⟨

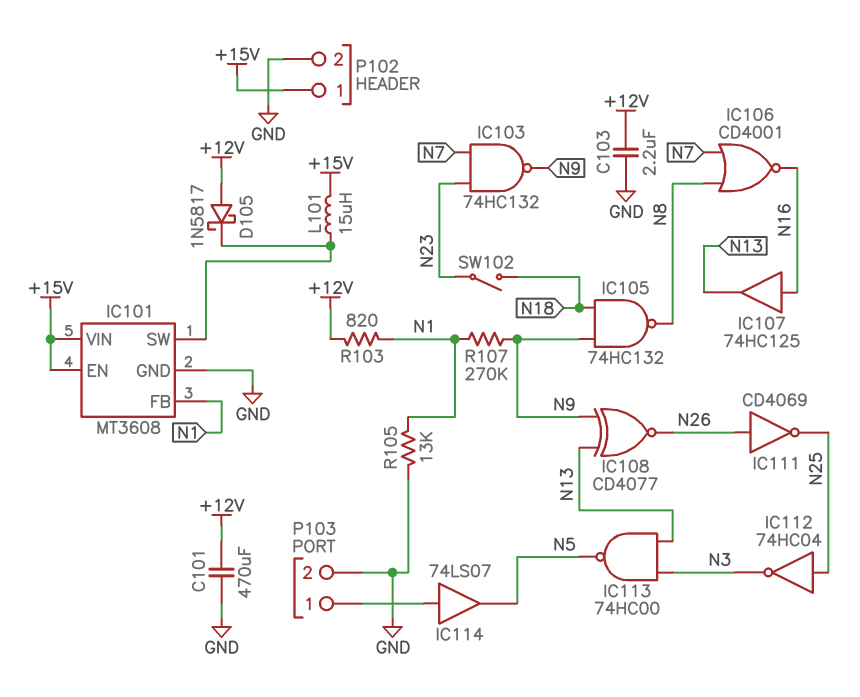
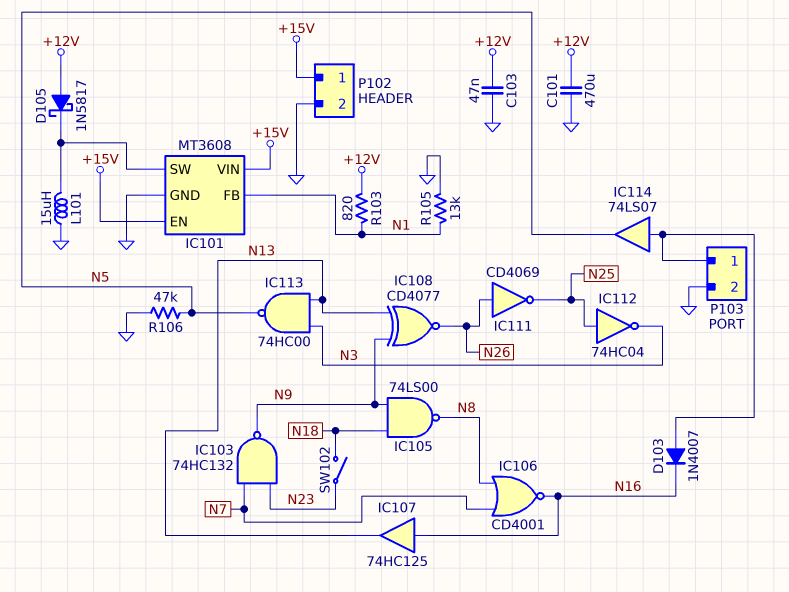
C103: 2.2uF (+12V, GND) -> 47nF (+12V, GND)
D103: none -> diode 1N4007 (A P103/1, K N16)
IC105: NAND 74HC132 (in N9, in N18, out N8) -> NAND 74LS00 (in N9, in N18, out N8)
L101: 15uH (+15V, IC101/SW) -> 15uH (GND, IC101/SW)
R106: none -> 47k (GND, N5)
R107: 270k (N1, N9) -> none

⟩

• _WORK ITEM_
I would like you to restate word for word the lines from the one with "D103: none -> diode 1N4007 (A P103/1, K N16)" through the last line of the material above, and only those.

• _RESPONSE TO THIS TASK_
D103: none -> diode 1N4007 (A P103/1, K N16)
IC105: NAND 74HC132 (in N9, in N18, out N8) -> NAND 74LS00 (in N9, in N18, out N8)
L101: 15uH (+15V, IC101/SW) -> 15uH (GND, IC101/SW)
R106: none -> 47k (GND, N5)
R107: 270k (N1, N9) -> none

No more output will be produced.